Below are the records; copy exactly the stretch from the line containing "green cap: 1 -> 3" through the line containing "white carrot: 2 -> 3", both ends included, and nothing else.

[[ The input open ]]

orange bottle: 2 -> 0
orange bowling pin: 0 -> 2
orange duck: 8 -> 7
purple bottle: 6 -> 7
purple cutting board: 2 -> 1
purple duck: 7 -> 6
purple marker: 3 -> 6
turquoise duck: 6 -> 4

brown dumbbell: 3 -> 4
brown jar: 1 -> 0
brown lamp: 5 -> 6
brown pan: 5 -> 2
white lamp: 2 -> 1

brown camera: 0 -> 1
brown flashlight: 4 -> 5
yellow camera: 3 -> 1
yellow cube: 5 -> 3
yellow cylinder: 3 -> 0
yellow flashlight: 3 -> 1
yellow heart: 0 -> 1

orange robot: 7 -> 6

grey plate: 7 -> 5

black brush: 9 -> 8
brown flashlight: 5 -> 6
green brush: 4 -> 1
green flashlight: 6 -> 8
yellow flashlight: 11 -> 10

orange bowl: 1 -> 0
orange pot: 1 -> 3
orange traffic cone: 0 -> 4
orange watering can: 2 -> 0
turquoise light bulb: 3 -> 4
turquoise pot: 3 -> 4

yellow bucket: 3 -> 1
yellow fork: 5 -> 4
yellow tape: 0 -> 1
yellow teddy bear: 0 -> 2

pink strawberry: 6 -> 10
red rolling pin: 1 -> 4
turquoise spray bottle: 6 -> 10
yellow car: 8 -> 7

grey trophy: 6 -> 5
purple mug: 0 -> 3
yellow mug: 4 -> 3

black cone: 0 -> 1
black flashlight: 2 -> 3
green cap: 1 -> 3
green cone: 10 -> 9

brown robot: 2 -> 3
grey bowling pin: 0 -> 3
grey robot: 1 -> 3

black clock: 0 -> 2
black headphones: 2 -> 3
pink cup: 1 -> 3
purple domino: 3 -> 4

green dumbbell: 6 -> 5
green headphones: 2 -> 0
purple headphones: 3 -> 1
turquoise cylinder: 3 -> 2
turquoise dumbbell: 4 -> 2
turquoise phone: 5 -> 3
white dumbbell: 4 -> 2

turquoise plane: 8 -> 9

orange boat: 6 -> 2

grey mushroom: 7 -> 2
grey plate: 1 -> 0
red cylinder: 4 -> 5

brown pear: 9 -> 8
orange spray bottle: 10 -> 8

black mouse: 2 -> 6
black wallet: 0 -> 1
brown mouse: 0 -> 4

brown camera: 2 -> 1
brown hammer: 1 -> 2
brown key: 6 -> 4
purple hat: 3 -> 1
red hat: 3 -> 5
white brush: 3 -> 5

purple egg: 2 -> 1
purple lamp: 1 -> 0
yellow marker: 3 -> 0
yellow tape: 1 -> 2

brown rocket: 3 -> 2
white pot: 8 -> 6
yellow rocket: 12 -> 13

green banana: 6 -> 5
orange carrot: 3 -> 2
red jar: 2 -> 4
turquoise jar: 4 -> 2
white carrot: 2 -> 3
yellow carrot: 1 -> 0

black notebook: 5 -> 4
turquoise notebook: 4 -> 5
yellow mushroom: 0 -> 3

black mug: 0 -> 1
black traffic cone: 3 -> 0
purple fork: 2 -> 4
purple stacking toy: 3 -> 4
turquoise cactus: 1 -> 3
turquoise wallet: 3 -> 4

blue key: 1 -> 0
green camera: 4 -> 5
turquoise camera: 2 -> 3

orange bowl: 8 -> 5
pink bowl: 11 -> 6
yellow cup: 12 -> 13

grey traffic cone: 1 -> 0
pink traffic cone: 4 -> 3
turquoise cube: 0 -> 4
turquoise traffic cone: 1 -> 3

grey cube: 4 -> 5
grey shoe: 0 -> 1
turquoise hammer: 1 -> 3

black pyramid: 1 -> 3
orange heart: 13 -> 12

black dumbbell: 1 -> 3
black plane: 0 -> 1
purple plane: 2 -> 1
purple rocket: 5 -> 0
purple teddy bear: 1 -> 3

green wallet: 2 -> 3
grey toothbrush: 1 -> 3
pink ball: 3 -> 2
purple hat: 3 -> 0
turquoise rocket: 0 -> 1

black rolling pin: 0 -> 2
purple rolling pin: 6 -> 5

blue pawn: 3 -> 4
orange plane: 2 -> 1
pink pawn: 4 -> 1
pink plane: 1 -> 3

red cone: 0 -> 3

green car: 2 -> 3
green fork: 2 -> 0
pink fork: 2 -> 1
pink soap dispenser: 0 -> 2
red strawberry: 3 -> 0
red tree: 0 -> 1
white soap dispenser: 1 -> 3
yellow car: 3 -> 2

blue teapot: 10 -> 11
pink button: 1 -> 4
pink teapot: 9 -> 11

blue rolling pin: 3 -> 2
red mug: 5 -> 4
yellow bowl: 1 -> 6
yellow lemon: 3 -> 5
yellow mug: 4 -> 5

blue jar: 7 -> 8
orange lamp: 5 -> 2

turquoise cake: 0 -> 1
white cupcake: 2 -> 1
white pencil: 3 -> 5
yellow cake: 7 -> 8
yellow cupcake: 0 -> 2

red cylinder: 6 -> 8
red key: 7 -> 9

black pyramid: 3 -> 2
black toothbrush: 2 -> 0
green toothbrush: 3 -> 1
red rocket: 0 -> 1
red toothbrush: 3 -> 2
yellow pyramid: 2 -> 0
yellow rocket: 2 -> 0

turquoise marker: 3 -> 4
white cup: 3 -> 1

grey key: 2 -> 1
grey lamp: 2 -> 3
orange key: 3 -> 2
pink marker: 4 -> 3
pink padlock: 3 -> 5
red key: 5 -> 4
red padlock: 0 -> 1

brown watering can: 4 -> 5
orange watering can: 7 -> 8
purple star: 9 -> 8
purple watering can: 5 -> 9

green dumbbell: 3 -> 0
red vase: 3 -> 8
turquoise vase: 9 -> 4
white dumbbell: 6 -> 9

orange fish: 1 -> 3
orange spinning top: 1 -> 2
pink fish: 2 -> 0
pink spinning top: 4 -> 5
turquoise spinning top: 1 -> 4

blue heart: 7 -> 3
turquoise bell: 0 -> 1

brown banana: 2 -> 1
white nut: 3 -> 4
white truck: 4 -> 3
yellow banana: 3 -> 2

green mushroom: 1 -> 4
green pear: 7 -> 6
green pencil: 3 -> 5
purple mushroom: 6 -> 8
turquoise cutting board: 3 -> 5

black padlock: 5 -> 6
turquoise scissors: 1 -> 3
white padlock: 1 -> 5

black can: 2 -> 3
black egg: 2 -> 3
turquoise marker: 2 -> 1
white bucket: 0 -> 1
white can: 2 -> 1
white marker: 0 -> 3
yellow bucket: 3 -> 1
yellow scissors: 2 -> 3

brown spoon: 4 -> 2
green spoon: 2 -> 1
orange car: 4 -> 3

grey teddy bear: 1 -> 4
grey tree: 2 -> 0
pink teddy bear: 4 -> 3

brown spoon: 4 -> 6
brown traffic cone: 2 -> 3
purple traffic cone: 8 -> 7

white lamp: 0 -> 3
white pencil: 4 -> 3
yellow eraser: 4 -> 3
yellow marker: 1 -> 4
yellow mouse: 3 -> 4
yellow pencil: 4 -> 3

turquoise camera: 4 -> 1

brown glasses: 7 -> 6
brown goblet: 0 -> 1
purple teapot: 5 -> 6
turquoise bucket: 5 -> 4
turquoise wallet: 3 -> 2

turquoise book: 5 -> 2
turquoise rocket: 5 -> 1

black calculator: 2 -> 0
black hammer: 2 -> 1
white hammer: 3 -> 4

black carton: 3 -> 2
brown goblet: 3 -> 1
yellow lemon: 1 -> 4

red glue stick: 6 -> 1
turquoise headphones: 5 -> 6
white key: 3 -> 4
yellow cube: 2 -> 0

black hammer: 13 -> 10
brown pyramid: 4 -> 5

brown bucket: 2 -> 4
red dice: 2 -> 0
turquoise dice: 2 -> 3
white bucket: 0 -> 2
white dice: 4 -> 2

[[ The input closed ]]

Solved problem
green cap: 1 -> 3
green cone: 10 -> 9

brown robot: 2 -> 3
grey bowling pin: 0 -> 3
grey robot: 1 -> 3

black clock: 0 -> 2
black headphones: 2 -> 3
pink cup: 1 -> 3
purple domino: 3 -> 4

green dumbbell: 6 -> 5
green headphones: 2 -> 0
purple headphones: 3 -> 1
turquoise cylinder: 3 -> 2
turquoise dumbbell: 4 -> 2
turquoise phone: 5 -> 3
white dumbbell: 4 -> 2

turquoise plane: 8 -> 9

orange boat: 6 -> 2

grey mushroom: 7 -> 2
grey plate: 1 -> 0
red cylinder: 4 -> 5

brown pear: 9 -> 8
orange spray bottle: 10 -> 8

black mouse: 2 -> 6
black wallet: 0 -> 1
brown mouse: 0 -> 4

brown camera: 2 -> 1
brown hammer: 1 -> 2
brown key: 6 -> 4
purple hat: 3 -> 1
red hat: 3 -> 5
white brush: 3 -> 5

purple egg: 2 -> 1
purple lamp: 1 -> 0
yellow marker: 3 -> 0
yellow tape: 1 -> 2

brown rocket: 3 -> 2
white pot: 8 -> 6
yellow rocket: 12 -> 13

green banana: 6 -> 5
orange carrot: 3 -> 2
red jar: 2 -> 4
turquoise jar: 4 -> 2
white carrot: 2 -> 3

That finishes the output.